## YOUR OBJECTIVE:
Across the listing below, count the lines that mention the string "grey". Reply with the figure only.
### DATA PROVIDED ###
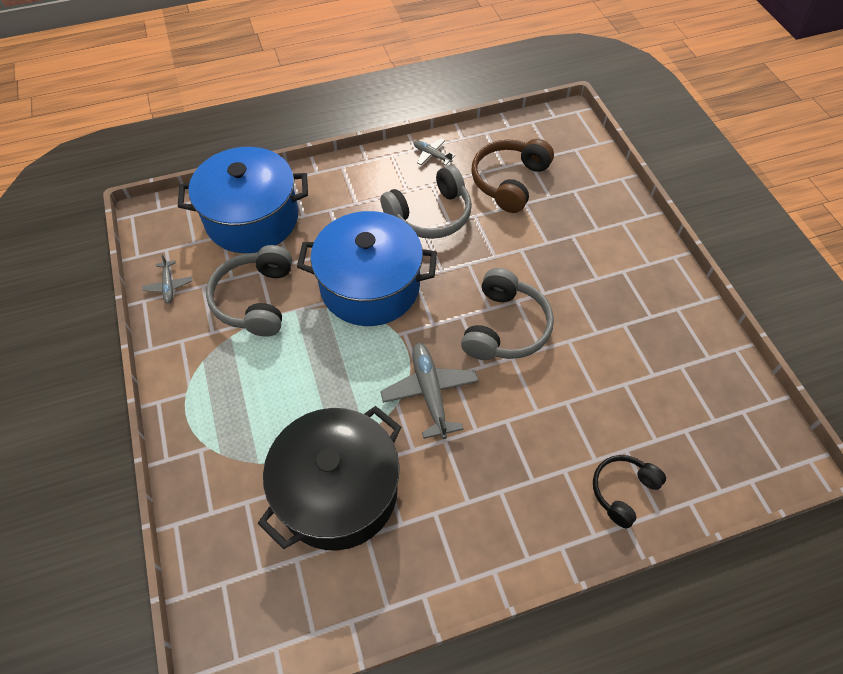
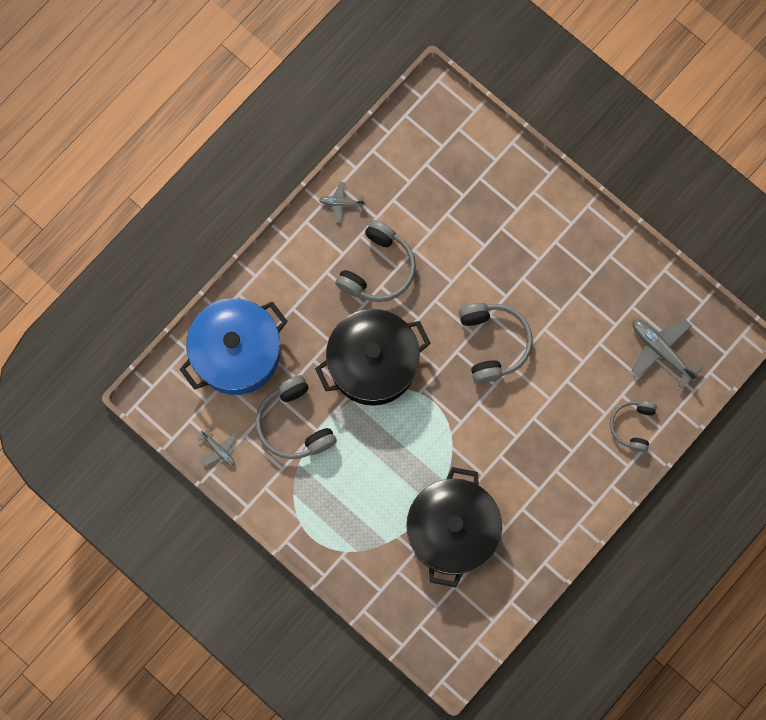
camera: 30 degrees left, 20 degrees up
(370, 286) = (373, 363): blue pot -> black pot
(430, 393) = (470, 426): grey plane -> grey plane (661, 351)
(509, 181) = (422, 197): brown headphones -> none
(622, 491) = (632, 426): black headphones -> grey headphones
###
## WRITTEN REPLY:
2